Extract exactly and only the lines of the data below, starting at the line with "Mask anything matching" and stopping after the final line.

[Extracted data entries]
* start *
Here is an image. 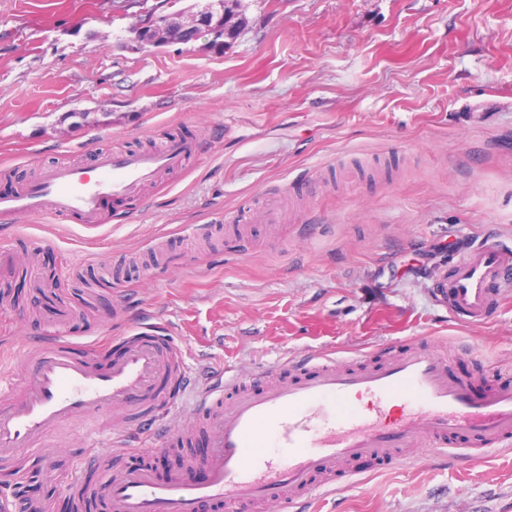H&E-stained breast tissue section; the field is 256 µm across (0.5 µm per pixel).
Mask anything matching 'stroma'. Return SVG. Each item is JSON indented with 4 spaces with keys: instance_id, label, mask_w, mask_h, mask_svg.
Instances as JSON below:
<instances>
[{
    "instance_id": "1",
    "label": "stroma",
    "mask_w": 512,
    "mask_h": 512,
    "mask_svg": "<svg viewBox=\"0 0 512 512\" xmlns=\"http://www.w3.org/2000/svg\"><path fill=\"white\" fill-rule=\"evenodd\" d=\"M160 0H0V192L48 164L187 138L182 167L87 228L0 218L16 274L0 308V376L27 341L104 343L161 326L197 389L309 356L379 361L426 337L453 372L512 382V301L454 320L428 287L463 240L512 245V0H242L244 30L135 48ZM64 278L53 326L36 282ZM127 452H112L113 427ZM130 412L76 419L0 469V496L62 512L67 481L132 464ZM109 450L104 467L91 450ZM353 463L309 512H512V447L412 449Z\"/></svg>"
}]
</instances>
* end *
**TASK SOLUTION:**
Mask anything matching 'stroma'. Return SVG. Each item is JSON indented with 4 spaces with keys: instance_id, label, mask_w, mask_h, mask_svg.
Instances as JSON below:
<instances>
[{
    "instance_id": "1",
    "label": "stroma",
    "mask_w": 512,
    "mask_h": 512,
    "mask_svg": "<svg viewBox=\"0 0 512 512\" xmlns=\"http://www.w3.org/2000/svg\"><path fill=\"white\" fill-rule=\"evenodd\" d=\"M160 0H0V192L48 164L187 138L182 167L87 228L0 218L16 274L0 308V376L27 341L104 343L161 326L197 389L309 356L379 361L426 337L453 372L512 382V301L454 320L428 287L463 240L512 245V0H242L244 30L135 48ZM64 278L53 326L36 282ZM127 452H112L113 427ZM130 412L76 419L0 469V496L62 512L67 481L132 464ZM109 450L104 467L91 450ZM353 463L309 512H512V447L412 449Z\"/></svg>"
}]
</instances>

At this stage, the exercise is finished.